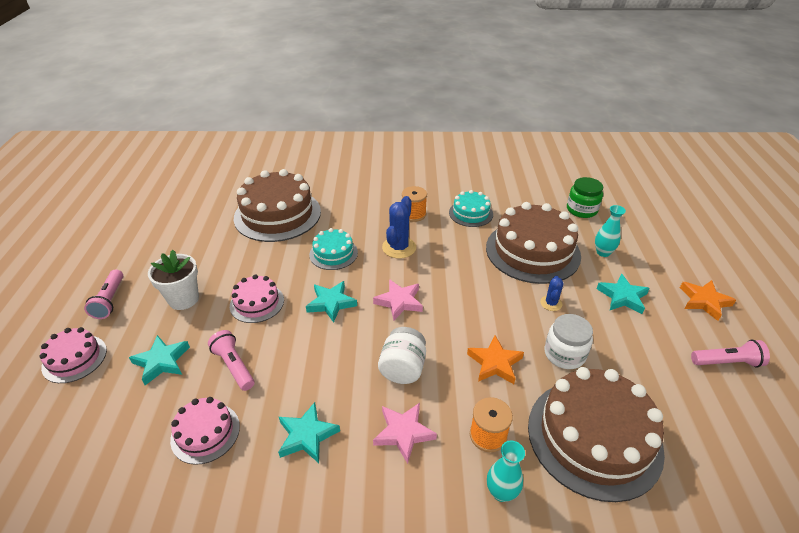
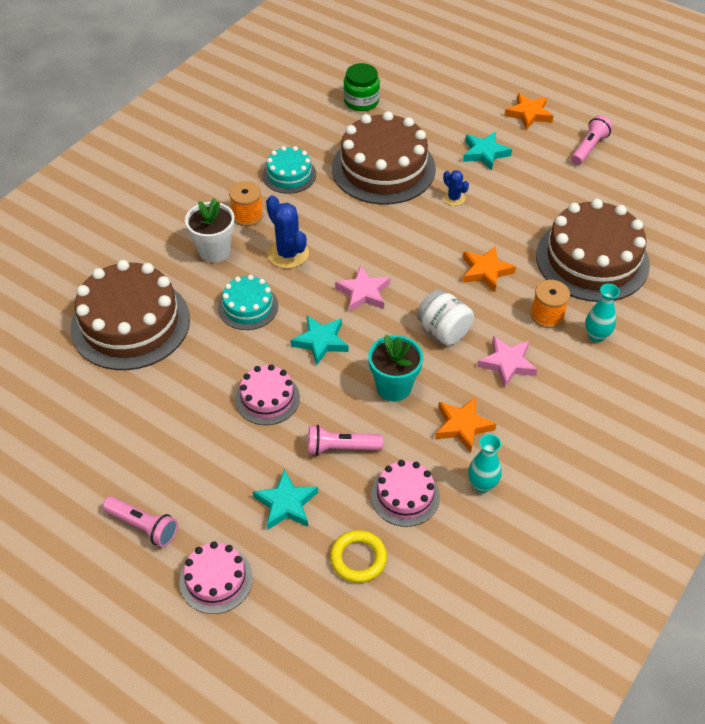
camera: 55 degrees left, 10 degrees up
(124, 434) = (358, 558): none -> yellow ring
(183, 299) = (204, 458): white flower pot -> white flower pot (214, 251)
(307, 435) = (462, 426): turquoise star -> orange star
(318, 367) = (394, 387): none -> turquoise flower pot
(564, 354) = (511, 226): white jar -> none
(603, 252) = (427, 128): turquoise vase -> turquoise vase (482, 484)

---

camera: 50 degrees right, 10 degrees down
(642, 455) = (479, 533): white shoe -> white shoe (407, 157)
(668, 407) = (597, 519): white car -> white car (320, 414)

◆ AIM OF THE TASK
Return only the part of the records above that opens with the line containing "(124, 434) = (358, 558): none -> yellow ring" and closes with the line containing "(603, 252) = (427, 128): turquoise", ends included.

◆ RESULT OF THE EXERCISE
(124, 434) = (358, 558): none -> yellow ring
(183, 299) = (204, 458): white flower pot -> white flower pot (214, 251)
(307, 435) = (462, 426): turquoise star -> orange star
(318, 367) = (394, 387): none -> turquoise flower pot
(564, 354) = (511, 226): white jar -> none
(603, 252) = (427, 128): turquoise vase -> turquoise vase (482, 484)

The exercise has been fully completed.